[Object transformation records]
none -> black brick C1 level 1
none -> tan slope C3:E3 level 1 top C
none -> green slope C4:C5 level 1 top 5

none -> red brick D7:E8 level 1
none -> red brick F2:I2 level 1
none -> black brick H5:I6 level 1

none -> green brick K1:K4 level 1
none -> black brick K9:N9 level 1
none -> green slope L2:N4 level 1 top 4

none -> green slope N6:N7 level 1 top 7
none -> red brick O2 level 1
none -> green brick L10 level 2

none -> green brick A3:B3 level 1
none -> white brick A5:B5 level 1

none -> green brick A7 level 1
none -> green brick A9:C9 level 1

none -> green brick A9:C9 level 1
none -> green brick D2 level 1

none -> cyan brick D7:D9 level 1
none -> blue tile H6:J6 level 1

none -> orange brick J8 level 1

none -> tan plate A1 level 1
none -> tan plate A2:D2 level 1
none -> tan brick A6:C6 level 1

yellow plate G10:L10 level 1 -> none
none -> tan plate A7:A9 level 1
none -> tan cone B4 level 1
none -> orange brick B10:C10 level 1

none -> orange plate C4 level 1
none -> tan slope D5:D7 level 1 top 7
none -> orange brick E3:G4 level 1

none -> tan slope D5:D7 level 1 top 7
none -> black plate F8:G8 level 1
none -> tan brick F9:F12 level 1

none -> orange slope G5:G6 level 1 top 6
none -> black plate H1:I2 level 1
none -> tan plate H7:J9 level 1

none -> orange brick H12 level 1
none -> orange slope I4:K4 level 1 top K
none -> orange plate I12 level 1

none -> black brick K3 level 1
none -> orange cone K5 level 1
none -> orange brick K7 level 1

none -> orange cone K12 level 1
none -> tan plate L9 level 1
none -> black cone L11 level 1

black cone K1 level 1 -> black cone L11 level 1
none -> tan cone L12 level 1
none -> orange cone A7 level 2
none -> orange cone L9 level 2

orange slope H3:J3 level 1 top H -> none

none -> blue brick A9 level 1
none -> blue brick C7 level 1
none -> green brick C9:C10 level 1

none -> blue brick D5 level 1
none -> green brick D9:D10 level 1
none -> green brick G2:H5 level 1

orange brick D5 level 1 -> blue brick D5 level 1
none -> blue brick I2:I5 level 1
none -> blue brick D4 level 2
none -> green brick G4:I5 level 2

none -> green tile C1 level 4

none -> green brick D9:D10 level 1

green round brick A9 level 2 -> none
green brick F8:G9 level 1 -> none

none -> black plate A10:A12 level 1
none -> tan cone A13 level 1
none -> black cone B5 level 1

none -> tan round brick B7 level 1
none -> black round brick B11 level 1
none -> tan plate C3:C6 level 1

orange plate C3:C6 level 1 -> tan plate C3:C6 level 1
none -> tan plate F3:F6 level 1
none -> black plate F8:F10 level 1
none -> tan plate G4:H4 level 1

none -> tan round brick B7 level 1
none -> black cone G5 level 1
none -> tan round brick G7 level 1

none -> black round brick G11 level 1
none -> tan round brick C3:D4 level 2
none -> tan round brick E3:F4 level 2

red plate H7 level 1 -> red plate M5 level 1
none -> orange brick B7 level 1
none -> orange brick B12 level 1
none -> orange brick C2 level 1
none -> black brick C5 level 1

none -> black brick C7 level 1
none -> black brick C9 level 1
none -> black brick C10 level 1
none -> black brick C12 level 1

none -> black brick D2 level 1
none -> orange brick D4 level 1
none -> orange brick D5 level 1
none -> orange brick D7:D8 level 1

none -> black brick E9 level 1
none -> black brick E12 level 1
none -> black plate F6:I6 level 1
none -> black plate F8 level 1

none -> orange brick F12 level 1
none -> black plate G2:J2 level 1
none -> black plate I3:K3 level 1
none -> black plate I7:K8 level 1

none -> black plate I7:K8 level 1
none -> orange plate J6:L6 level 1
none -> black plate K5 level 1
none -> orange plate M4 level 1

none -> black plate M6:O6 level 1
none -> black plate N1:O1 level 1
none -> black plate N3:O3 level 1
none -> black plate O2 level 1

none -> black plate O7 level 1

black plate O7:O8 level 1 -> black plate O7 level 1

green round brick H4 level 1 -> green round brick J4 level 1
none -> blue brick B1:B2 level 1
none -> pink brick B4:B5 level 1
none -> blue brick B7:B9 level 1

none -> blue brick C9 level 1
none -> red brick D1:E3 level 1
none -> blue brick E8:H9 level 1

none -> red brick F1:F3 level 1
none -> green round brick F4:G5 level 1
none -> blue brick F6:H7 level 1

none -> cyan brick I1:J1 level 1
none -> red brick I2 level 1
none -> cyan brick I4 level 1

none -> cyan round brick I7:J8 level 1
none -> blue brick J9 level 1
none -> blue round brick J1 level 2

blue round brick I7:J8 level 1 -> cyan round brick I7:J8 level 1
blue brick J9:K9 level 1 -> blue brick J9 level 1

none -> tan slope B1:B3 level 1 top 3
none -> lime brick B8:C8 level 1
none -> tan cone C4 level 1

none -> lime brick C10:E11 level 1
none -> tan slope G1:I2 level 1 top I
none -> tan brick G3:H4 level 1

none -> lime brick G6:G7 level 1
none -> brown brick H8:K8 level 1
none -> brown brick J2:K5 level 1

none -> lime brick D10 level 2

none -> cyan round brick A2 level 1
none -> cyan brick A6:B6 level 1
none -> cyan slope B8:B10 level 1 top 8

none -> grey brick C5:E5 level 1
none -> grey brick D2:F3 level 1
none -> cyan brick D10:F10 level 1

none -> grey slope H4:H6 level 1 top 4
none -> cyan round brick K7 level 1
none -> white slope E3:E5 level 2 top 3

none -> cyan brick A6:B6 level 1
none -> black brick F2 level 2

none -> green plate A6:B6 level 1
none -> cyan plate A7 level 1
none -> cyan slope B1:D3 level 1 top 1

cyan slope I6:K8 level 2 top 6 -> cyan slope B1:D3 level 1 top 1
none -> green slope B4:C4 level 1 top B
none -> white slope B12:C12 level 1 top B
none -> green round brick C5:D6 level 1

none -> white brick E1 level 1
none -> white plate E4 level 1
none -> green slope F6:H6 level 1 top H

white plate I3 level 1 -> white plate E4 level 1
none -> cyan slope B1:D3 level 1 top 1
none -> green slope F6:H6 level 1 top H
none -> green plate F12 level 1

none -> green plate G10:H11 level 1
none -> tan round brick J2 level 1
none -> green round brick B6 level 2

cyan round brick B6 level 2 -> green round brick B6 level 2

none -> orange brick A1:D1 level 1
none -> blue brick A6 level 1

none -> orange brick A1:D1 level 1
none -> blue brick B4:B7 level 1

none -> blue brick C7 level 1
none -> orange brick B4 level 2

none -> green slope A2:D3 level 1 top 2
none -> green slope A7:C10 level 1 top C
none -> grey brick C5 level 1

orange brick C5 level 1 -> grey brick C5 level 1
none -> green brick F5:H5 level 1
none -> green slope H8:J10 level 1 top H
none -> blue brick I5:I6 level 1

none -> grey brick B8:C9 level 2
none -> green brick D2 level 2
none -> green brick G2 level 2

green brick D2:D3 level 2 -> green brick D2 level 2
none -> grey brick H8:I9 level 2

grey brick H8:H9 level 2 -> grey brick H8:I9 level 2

▶ Required action: Give only the lines from the one holding "none -> black brick E12 level 1" through the one holding "none -> blue brick B7:B9 level 1", each restated exactly as it appears above.

▶ Solution to the problem:
none -> black brick E12 level 1
none -> black plate F6:I6 level 1
none -> black plate F8 level 1

none -> orange brick F12 level 1
none -> black plate G2:J2 level 1
none -> black plate I3:K3 level 1
none -> black plate I7:K8 level 1

none -> black plate I7:K8 level 1
none -> orange plate J6:L6 level 1
none -> black plate K5 level 1
none -> orange plate M4 level 1

none -> black plate M6:O6 level 1
none -> black plate N1:O1 level 1
none -> black plate N3:O3 level 1
none -> black plate O2 level 1

none -> black plate O7 level 1

black plate O7:O8 level 1 -> black plate O7 level 1

green round brick H4 level 1 -> green round brick J4 level 1
none -> blue brick B1:B2 level 1
none -> pink brick B4:B5 level 1
none -> blue brick B7:B9 level 1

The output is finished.